:: Given information ::
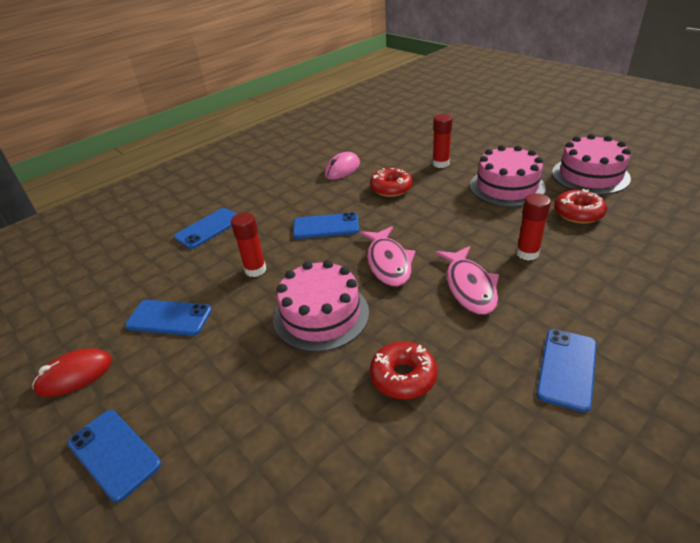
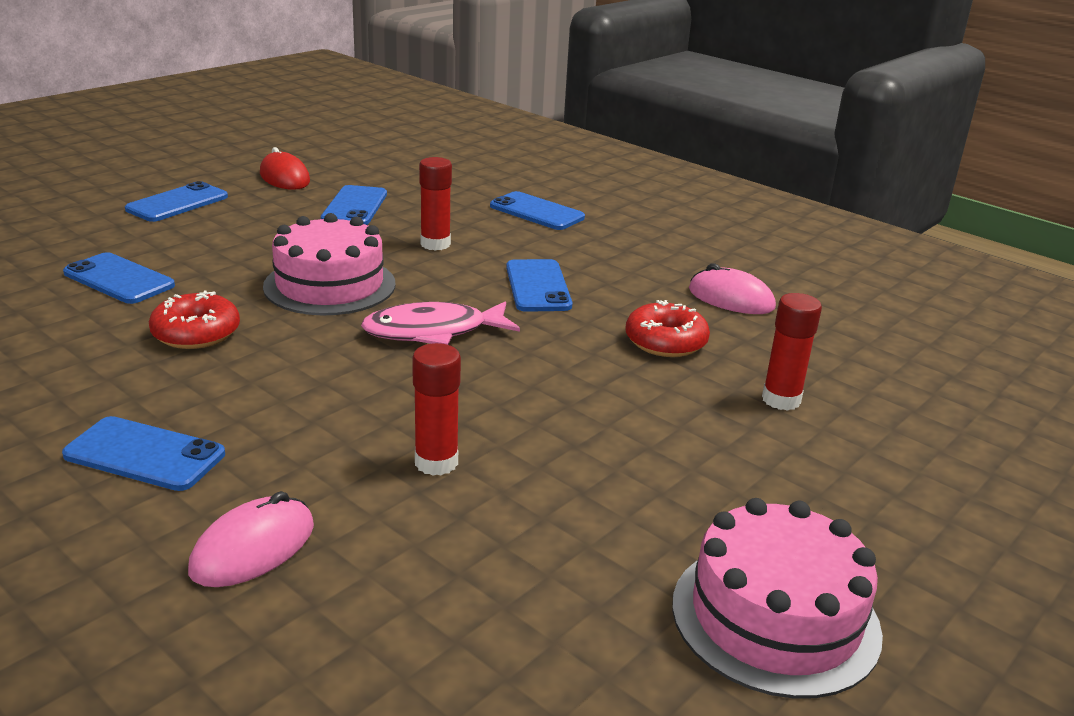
camera: 80 degrees right, 10 degrees down
(303, 456) = (119, 279): none -> blue phone
(469, 287) = (356, 394): pink fish -> none
(507, 186) = (692, 473): pink cake -> none
(578, 213) = (580, 555): red donut -> none
(627, 306) = (253, 548): none -> pink mouse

:: What is being asked ::
Each entry is to be returned as it stands, and each picture is to be left out.

:: Answer for the task ::
camera: 80 degrees right, 10 degrees down
(303, 456) = (119, 279): none -> blue phone
(469, 287) = (356, 394): pink fish -> none
(507, 186) = (692, 473): pink cake -> none
(578, 213) = (580, 555): red donut -> none
(627, 306) = (253, 548): none -> pink mouse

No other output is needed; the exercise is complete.